[Source data Boundary: Start]
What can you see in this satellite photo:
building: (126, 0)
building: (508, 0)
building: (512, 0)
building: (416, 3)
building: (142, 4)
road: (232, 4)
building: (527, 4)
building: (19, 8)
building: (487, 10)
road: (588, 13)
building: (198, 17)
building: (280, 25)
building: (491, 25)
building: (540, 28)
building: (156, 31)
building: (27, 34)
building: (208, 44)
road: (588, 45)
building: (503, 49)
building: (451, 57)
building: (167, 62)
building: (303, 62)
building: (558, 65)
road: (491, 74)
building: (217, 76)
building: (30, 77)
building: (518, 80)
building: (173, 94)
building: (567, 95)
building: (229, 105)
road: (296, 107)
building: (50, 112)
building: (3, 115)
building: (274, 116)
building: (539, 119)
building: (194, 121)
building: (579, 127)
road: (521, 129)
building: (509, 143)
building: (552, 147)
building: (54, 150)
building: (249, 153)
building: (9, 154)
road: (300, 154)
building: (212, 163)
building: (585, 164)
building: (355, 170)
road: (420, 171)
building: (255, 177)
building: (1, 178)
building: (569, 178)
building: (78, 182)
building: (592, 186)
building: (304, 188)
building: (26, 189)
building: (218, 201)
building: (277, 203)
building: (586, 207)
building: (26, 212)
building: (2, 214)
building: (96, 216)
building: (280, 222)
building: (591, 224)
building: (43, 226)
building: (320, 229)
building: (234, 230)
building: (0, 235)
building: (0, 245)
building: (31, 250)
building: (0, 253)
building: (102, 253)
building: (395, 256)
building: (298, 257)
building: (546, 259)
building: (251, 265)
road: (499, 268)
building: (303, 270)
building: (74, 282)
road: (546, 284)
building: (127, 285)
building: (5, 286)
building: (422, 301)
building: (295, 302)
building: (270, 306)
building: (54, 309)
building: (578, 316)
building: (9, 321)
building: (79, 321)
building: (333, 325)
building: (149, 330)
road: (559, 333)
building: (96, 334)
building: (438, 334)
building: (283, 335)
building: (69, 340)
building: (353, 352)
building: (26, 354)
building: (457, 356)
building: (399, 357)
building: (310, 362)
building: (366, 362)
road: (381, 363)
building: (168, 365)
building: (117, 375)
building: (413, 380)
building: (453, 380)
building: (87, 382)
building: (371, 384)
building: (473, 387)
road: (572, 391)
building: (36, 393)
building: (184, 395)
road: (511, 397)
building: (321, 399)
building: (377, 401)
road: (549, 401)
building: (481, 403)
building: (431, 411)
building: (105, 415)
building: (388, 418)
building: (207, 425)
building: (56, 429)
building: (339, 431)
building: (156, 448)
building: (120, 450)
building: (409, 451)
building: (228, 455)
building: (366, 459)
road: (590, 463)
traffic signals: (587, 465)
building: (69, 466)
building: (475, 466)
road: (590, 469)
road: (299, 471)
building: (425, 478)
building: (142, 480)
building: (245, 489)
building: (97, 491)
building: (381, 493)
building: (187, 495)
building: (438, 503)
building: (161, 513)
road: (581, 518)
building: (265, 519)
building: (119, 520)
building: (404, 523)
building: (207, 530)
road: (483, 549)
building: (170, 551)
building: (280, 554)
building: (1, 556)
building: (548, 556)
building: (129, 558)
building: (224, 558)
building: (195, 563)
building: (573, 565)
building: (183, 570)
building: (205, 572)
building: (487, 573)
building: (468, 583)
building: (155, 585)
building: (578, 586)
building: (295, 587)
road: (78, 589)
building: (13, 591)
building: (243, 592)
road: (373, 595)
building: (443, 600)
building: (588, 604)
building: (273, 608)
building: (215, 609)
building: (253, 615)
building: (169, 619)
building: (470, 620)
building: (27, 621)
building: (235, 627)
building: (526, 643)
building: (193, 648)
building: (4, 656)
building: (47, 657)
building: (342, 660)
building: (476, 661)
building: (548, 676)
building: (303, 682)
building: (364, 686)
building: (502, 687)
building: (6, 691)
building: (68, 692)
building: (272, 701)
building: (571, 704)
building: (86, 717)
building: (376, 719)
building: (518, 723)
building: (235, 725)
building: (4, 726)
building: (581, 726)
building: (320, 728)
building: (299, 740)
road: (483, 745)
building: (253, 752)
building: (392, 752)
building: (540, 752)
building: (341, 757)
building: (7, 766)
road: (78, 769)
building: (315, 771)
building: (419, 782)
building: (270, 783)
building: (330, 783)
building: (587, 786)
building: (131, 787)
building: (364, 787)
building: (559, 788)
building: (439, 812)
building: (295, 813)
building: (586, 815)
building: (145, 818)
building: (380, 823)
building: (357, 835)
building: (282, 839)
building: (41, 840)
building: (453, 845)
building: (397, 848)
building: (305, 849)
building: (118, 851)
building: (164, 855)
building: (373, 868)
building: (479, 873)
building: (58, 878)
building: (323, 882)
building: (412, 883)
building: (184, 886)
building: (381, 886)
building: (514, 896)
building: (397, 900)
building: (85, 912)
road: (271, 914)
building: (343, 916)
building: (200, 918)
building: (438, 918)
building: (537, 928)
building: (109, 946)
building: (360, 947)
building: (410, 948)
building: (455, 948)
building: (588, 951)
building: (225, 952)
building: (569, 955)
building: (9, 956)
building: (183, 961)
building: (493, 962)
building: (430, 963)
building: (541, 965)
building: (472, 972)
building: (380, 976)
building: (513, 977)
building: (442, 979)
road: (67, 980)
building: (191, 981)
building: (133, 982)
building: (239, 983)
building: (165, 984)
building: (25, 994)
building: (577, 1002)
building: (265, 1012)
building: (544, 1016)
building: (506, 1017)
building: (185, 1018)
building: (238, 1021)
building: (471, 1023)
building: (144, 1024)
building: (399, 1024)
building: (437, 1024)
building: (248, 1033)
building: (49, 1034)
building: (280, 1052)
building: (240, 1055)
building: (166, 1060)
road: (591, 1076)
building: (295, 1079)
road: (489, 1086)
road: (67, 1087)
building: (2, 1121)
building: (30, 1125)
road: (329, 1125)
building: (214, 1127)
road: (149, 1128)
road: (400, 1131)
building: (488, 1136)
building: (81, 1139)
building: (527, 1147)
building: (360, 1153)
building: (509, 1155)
[Source data Boundary: End]
When you reach the end of the data above, set it all down again unchanged.

What can you see in this satellite photo:
building: (126, 0)
building: (508, 0)
building: (512, 0)
building: (416, 3)
building: (142, 4)
road: (232, 4)
building: (527, 4)
building: (19, 8)
building: (487, 10)
road: (588, 13)
building: (198, 17)
building: (280, 25)
building: (491, 25)
building: (540, 28)
building: (156, 31)
building: (27, 34)
building: (208, 44)
road: (588, 45)
building: (503, 49)
building: (451, 57)
building: (167, 62)
building: (303, 62)
building: (558, 65)
road: (491, 74)
building: (217, 76)
building: (30, 77)
building: (518, 80)
building: (173, 94)
building: (567, 95)
building: (229, 105)
road: (296, 107)
building: (50, 112)
building: (3, 115)
building: (274, 116)
building: (539, 119)
building: (194, 121)
building: (579, 127)
road: (521, 129)
building: (509, 143)
building: (552, 147)
building: (54, 150)
building: (249, 153)
building: (9, 154)
road: (300, 154)
building: (212, 163)
building: (585, 164)
building: (355, 170)
road: (420, 171)
building: (255, 177)
building: (1, 178)
building: (569, 178)
building: (78, 182)
building: (592, 186)
building: (304, 188)
building: (26, 189)
building: (218, 201)
building: (277, 203)
building: (586, 207)
building: (26, 212)
building: (2, 214)
building: (96, 216)
building: (280, 222)
building: (591, 224)
building: (43, 226)
building: (320, 229)
building: (234, 230)
building: (0, 235)
building: (0, 245)
building: (31, 250)
building: (0, 253)
building: (102, 253)
building: (395, 256)
building: (298, 257)
building: (546, 259)
building: (251, 265)
road: (499, 268)
building: (303, 270)
building: (74, 282)
road: (546, 284)
building: (127, 285)
building: (5, 286)
building: (422, 301)
building: (295, 302)
building: (270, 306)
building: (54, 309)
building: (578, 316)
building: (9, 321)
building: (79, 321)
building: (333, 325)
building: (149, 330)
road: (559, 333)
building: (96, 334)
building: (438, 334)
building: (283, 335)
building: (69, 340)
building: (353, 352)
building: (26, 354)
building: (457, 356)
building: (399, 357)
building: (310, 362)
building: (366, 362)
road: (381, 363)
building: (168, 365)
building: (117, 375)
building: (413, 380)
building: (453, 380)
building: (87, 382)
building: (371, 384)
building: (473, 387)
road: (572, 391)
building: (36, 393)
building: (184, 395)
road: (511, 397)
building: (321, 399)
building: (377, 401)
road: (549, 401)
building: (481, 403)
building: (431, 411)
building: (105, 415)
building: (388, 418)
building: (207, 425)
building: (56, 429)
building: (339, 431)
building: (156, 448)
building: (120, 450)
building: (409, 451)
building: (228, 455)
building: (366, 459)
road: (590, 463)
traffic signals: (587, 465)
building: (69, 466)
building: (475, 466)
road: (590, 469)
road: (299, 471)
building: (425, 478)
building: (142, 480)
building: (245, 489)
building: (97, 491)
building: (381, 493)
building: (187, 495)
building: (438, 503)
building: (161, 513)
road: (581, 518)
building: (265, 519)
building: (119, 520)
building: (404, 523)
building: (207, 530)
road: (483, 549)
building: (170, 551)
building: (280, 554)
building: (1, 556)
building: (548, 556)
building: (129, 558)
building: (224, 558)
building: (195, 563)
building: (573, 565)
building: (183, 570)
building: (205, 572)
building: (487, 573)
building: (468, 583)
building: (155, 585)
building: (578, 586)
building: (295, 587)
road: (78, 589)
building: (13, 591)
building: (243, 592)
road: (373, 595)
building: (443, 600)
building: (588, 604)
building: (273, 608)
building: (215, 609)
building: (253, 615)
building: (169, 619)
building: (470, 620)
building: (27, 621)
building: (235, 627)
building: (526, 643)
building: (193, 648)
building: (4, 656)
building: (47, 657)
building: (342, 660)
building: (476, 661)
building: (548, 676)
building: (303, 682)
building: (364, 686)
building: (502, 687)
building: (6, 691)
building: (68, 692)
building: (272, 701)
building: (571, 704)
building: (86, 717)
building: (376, 719)
building: (518, 723)
building: (235, 725)
building: (4, 726)
building: (581, 726)
building: (320, 728)
building: (299, 740)
road: (483, 745)
building: (253, 752)
building: (392, 752)
building: (540, 752)
building: (341, 757)
building: (7, 766)
road: (78, 769)
building: (315, 771)
building: (419, 782)
building: (270, 783)
building: (330, 783)
building: (587, 786)
building: (131, 787)
building: (364, 787)
building: (559, 788)
building: (439, 812)
building: (295, 813)
building: (586, 815)
building: (145, 818)
building: (380, 823)
building: (357, 835)
building: (282, 839)
building: (41, 840)
building: (453, 845)
building: (397, 848)
building: (305, 849)
building: (118, 851)
building: (164, 855)
building: (373, 868)
building: (479, 873)
building: (58, 878)
building: (323, 882)
building: (412, 883)
building: (184, 886)
building: (381, 886)
building: (514, 896)
building: (397, 900)
building: (85, 912)
road: (271, 914)
building: (343, 916)
building: (200, 918)
building: (438, 918)
building: (537, 928)
building: (109, 946)
building: (360, 947)
building: (410, 948)
building: (455, 948)
building: (588, 951)
building: (225, 952)
building: (569, 955)
building: (9, 956)
building: (183, 961)
building: (493, 962)
building: (430, 963)
building: (541, 965)
building: (472, 972)
building: (380, 976)
building: (513, 977)
building: (442, 979)
road: (67, 980)
building: (191, 981)
building: (133, 982)
building: (239, 983)
building: (165, 984)
building: (25, 994)
building: (577, 1002)
building: (265, 1012)
building: (544, 1016)
building: (506, 1017)
building: (185, 1018)
building: (238, 1021)
building: (471, 1023)
building: (144, 1024)
building: (399, 1024)
building: (437, 1024)
building: (248, 1033)
building: (49, 1034)
building: (280, 1052)
building: (240, 1055)
building: (166, 1060)
road: (591, 1076)
building: (295, 1079)
road: (489, 1086)
road: (67, 1087)
building: (2, 1121)
building: (30, 1125)
road: (329, 1125)
building: (214, 1127)
road: (149, 1128)
road: (400, 1131)
building: (488, 1136)
building: (81, 1139)
building: (527, 1147)
building: (360, 1153)
building: (509, 1155)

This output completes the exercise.